Record excerpts:

----------------

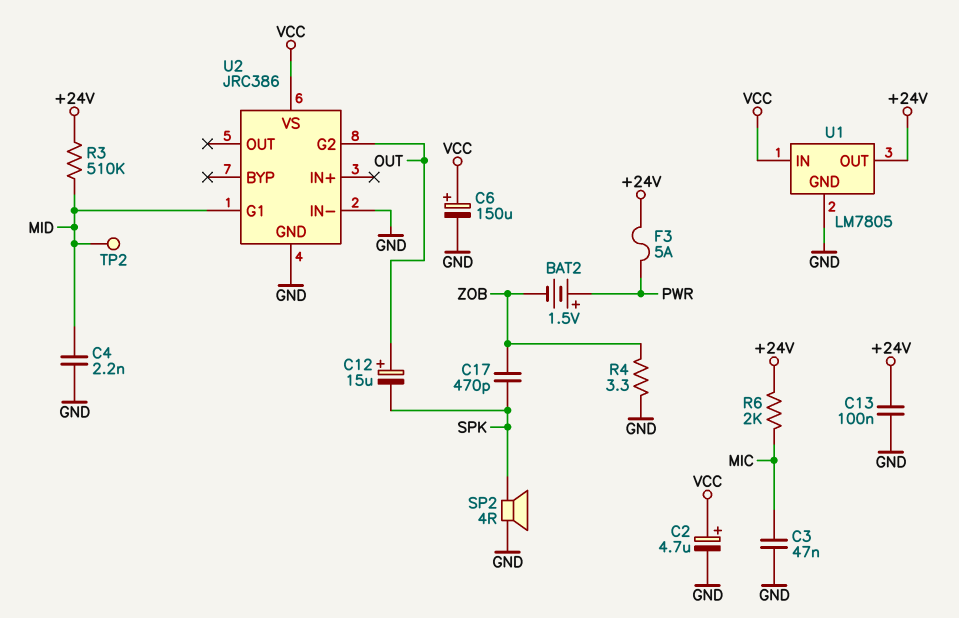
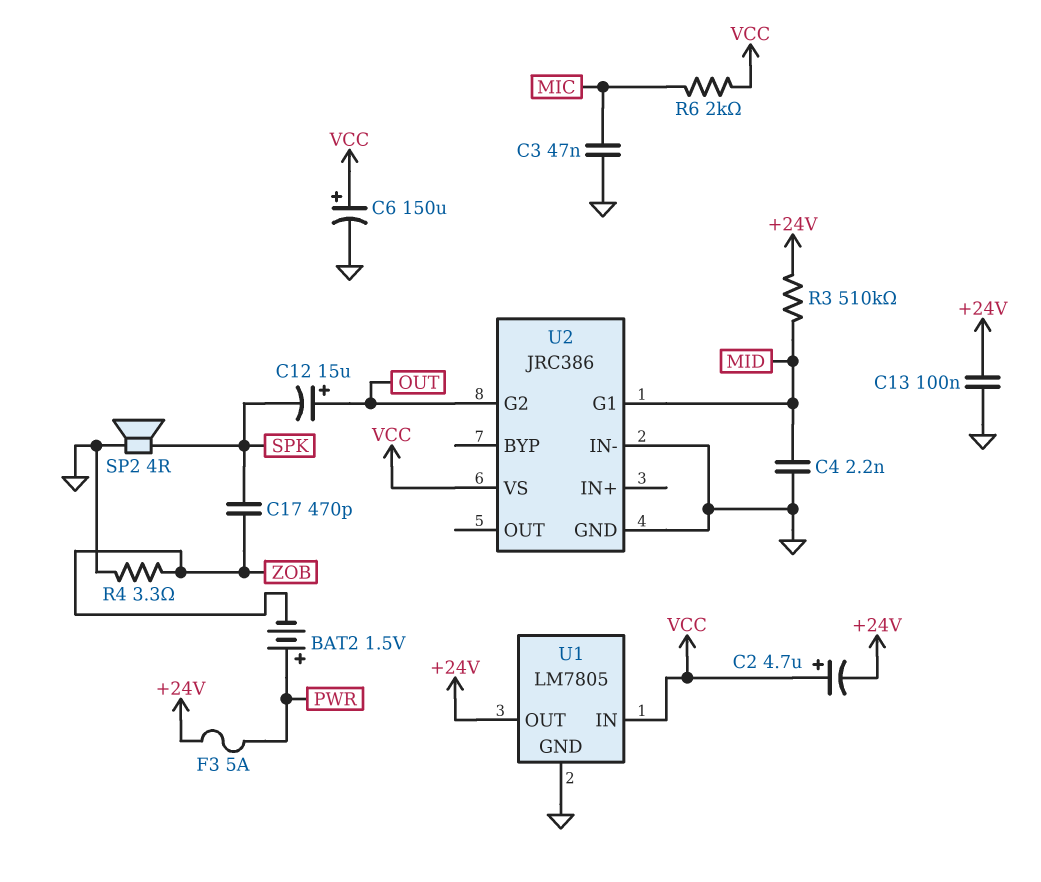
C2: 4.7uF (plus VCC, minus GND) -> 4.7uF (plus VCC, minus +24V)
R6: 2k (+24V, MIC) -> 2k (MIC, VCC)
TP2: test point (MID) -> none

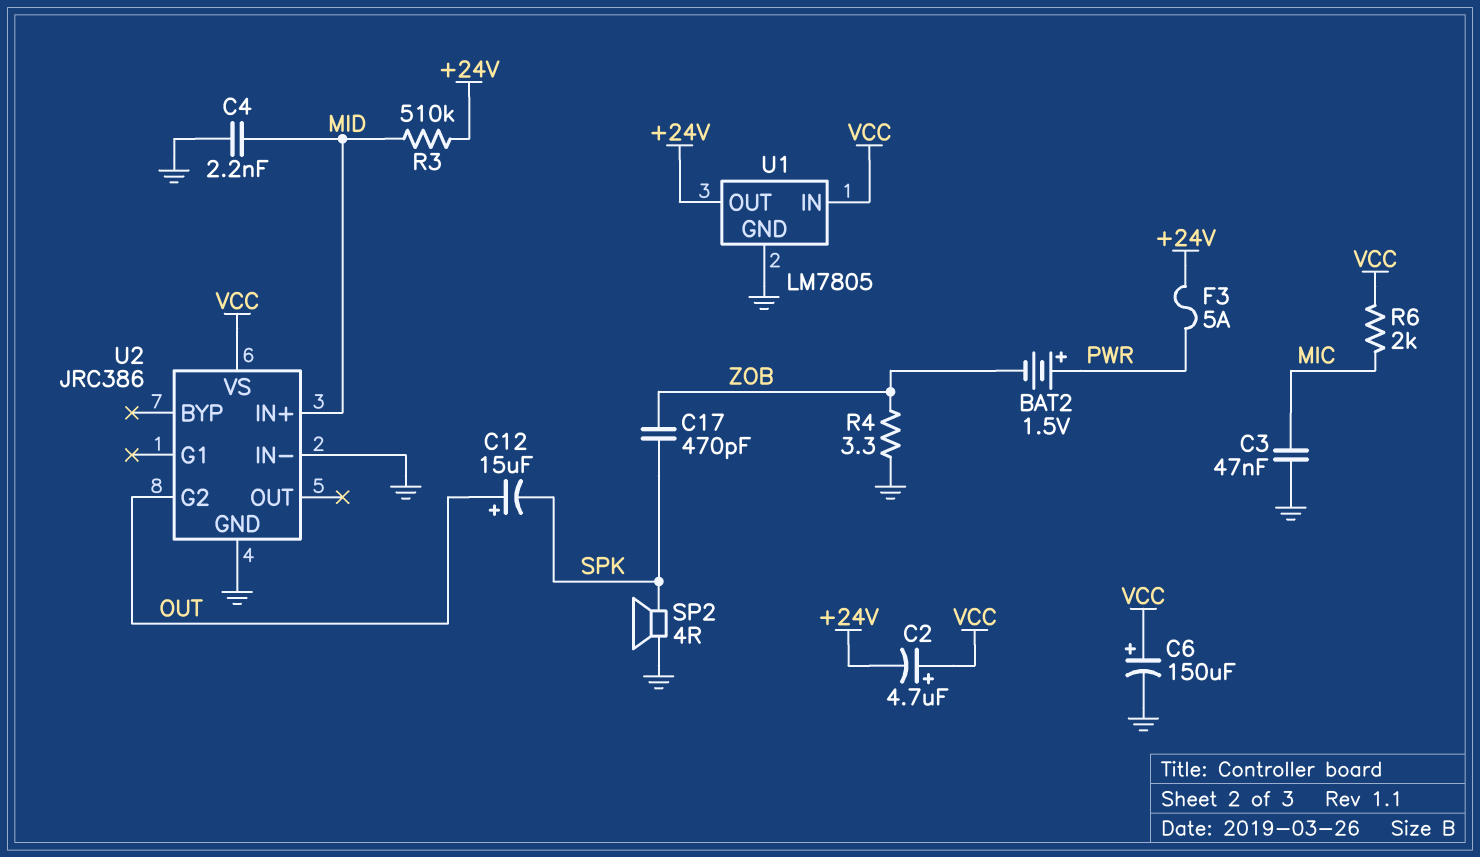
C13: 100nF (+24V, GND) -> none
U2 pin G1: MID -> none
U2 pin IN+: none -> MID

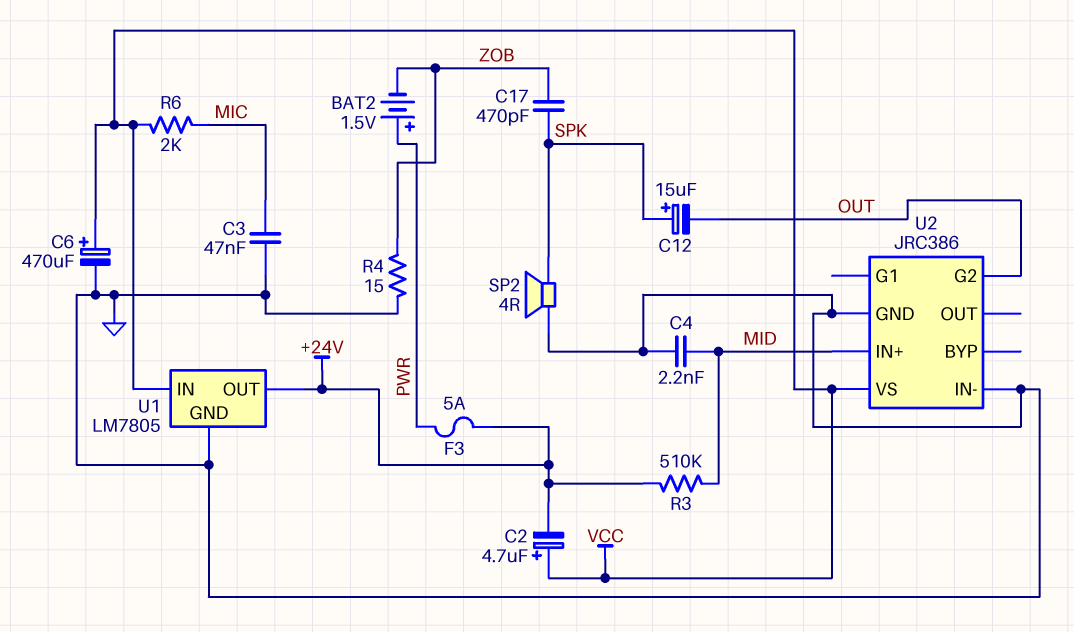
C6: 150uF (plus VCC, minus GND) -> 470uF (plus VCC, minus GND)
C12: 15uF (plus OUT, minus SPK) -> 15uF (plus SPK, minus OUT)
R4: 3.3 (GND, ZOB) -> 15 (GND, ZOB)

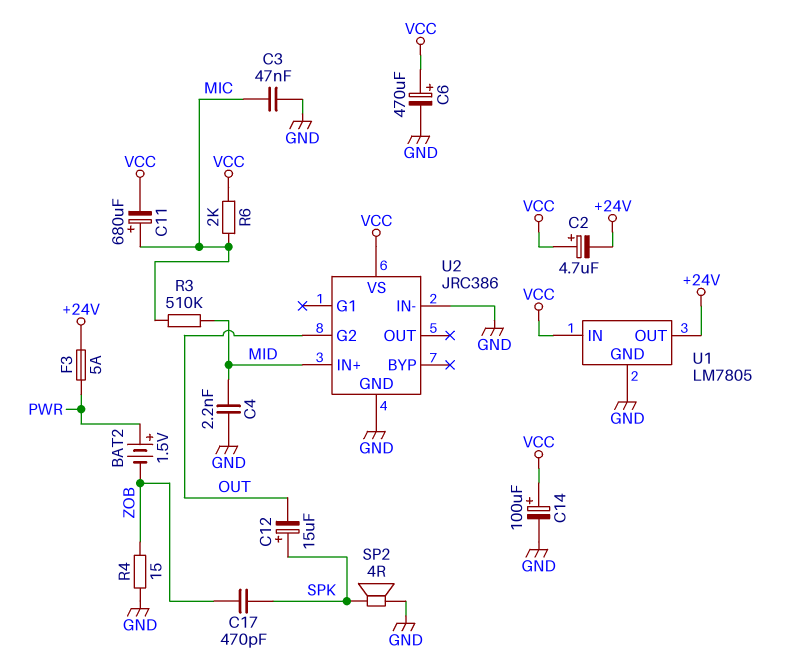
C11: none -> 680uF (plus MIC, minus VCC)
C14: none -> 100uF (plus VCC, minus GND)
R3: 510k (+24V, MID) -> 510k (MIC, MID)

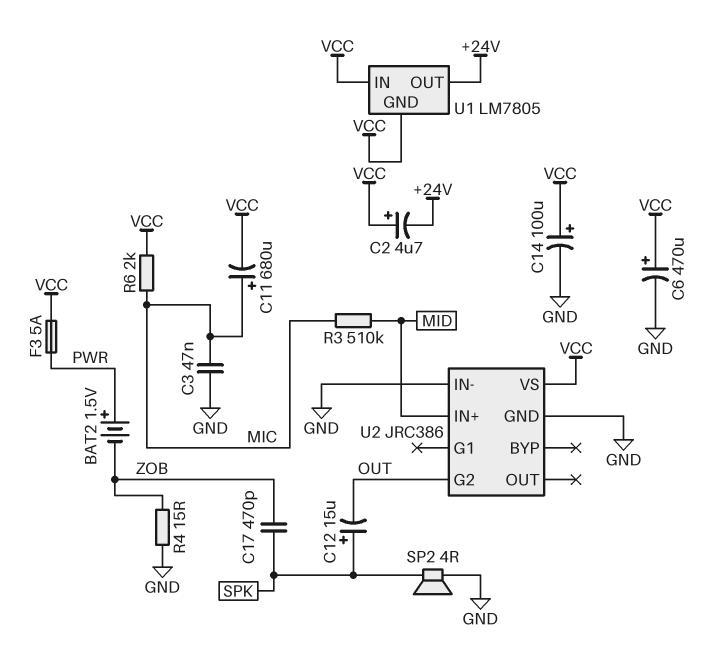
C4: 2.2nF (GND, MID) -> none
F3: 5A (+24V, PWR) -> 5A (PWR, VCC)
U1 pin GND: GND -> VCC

----------------

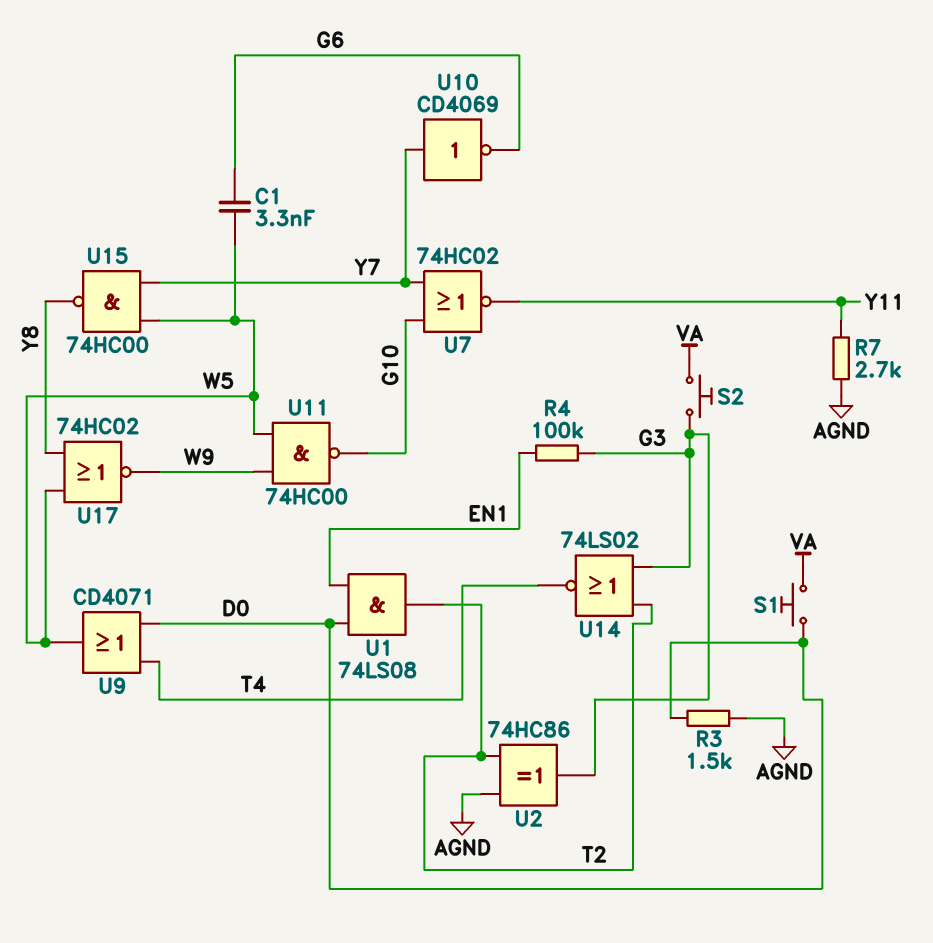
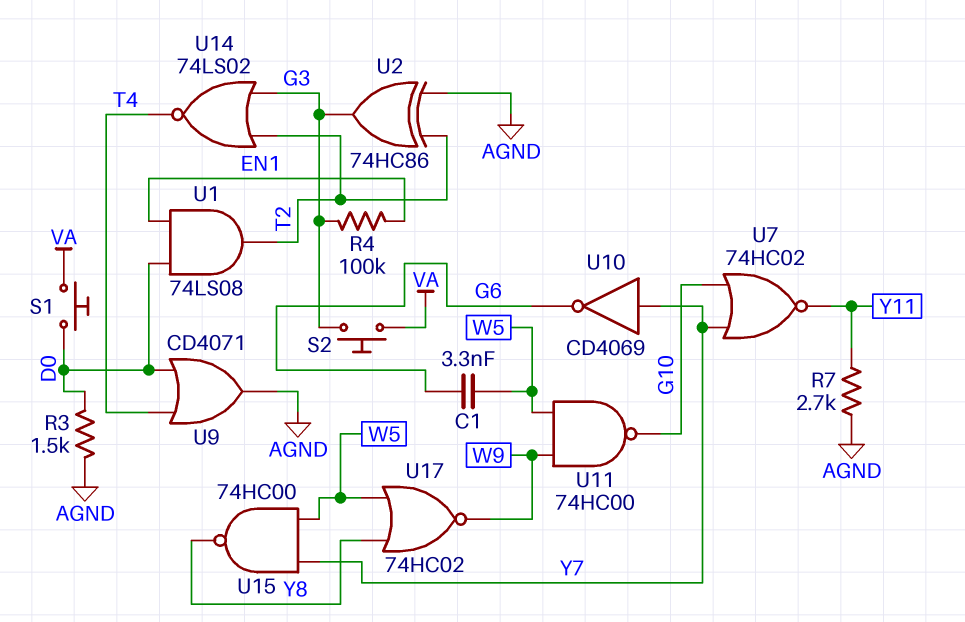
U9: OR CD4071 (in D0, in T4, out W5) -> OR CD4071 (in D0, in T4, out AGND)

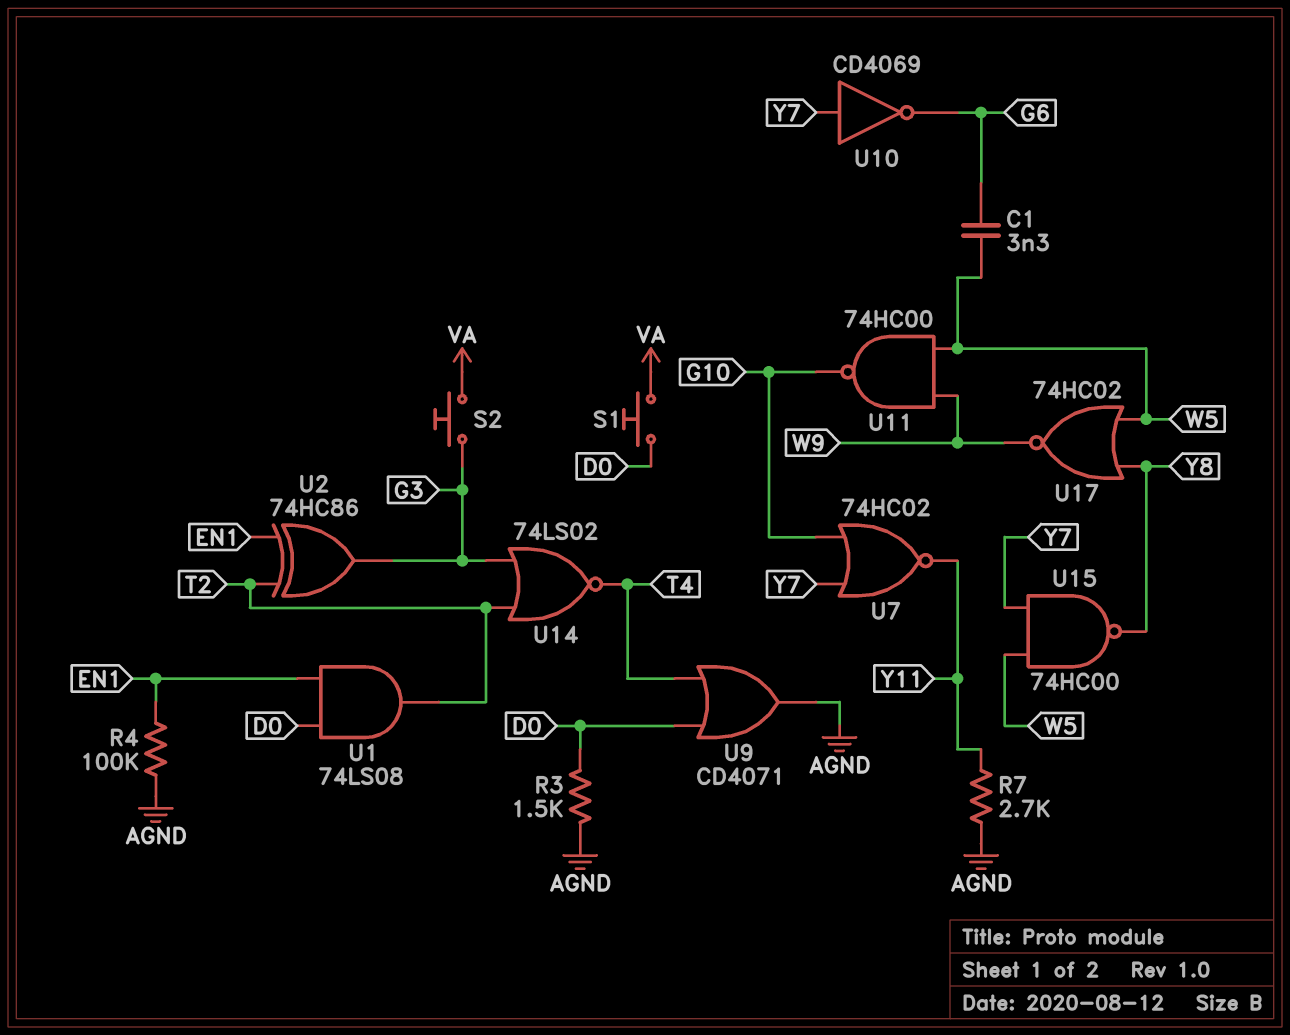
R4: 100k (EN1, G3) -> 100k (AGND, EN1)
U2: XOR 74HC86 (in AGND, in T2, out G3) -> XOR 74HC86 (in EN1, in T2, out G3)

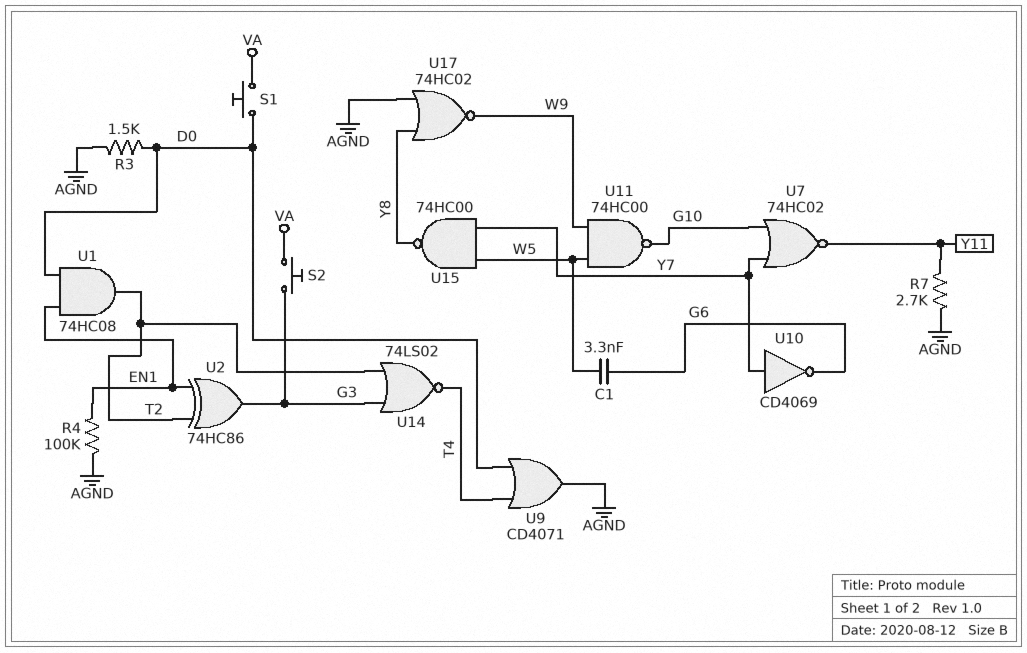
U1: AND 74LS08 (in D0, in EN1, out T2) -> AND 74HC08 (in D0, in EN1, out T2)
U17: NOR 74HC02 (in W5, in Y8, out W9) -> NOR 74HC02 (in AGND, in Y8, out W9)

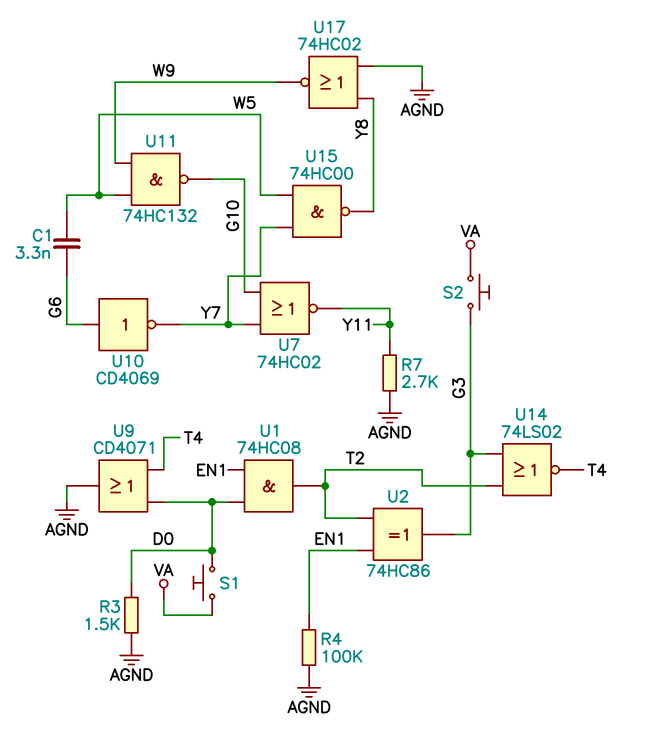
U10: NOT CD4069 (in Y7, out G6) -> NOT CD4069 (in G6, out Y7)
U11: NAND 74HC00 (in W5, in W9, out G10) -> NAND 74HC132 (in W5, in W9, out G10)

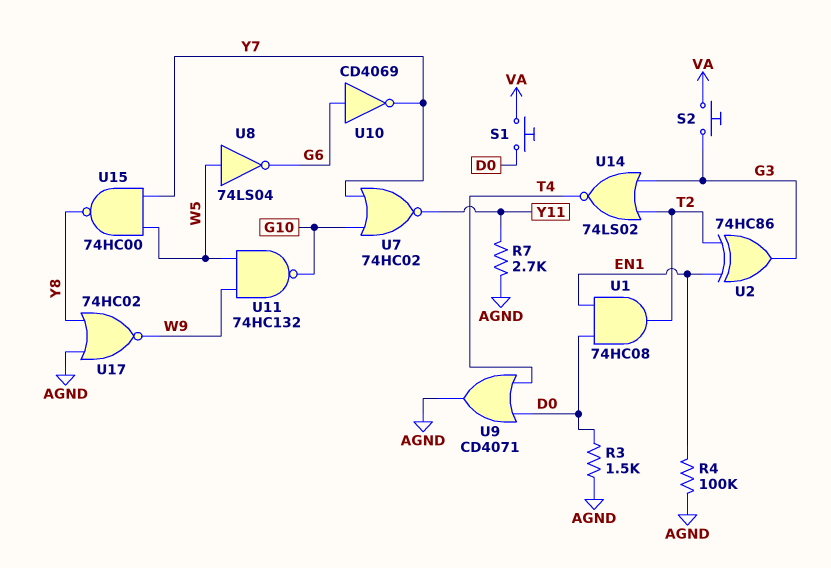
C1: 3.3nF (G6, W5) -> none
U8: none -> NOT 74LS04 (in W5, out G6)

----------------

Your instructions: In the listing above, find the line containing "C2: 4.7uF (plus" and the line containing "U1 pin GND: GND -> VCC", then output those two lines and everything between them exactly as written, without the images.

Written solution:
C2: 4.7uF (plus VCC, minus GND) -> 4.7uF (plus VCC, minus +24V)
R6: 2k (+24V, MIC) -> 2k (MIC, VCC)
TP2: test point (MID) -> none

C13: 100nF (+24V, GND) -> none
U2 pin G1: MID -> none
U2 pin IN+: none -> MID

C6: 150uF (plus VCC, minus GND) -> 470uF (plus VCC, minus GND)
C12: 15uF (plus OUT, minus SPK) -> 15uF (plus SPK, minus OUT)
R4: 3.3 (GND, ZOB) -> 15 (GND, ZOB)

C11: none -> 680uF (plus MIC, minus VCC)
C14: none -> 100uF (plus VCC, minus GND)
R3: 510k (+24V, MID) -> 510k (MIC, MID)

C4: 2.2nF (GND, MID) -> none
F3: 5A (+24V, PWR) -> 5A (PWR, VCC)
U1 pin GND: GND -> VCC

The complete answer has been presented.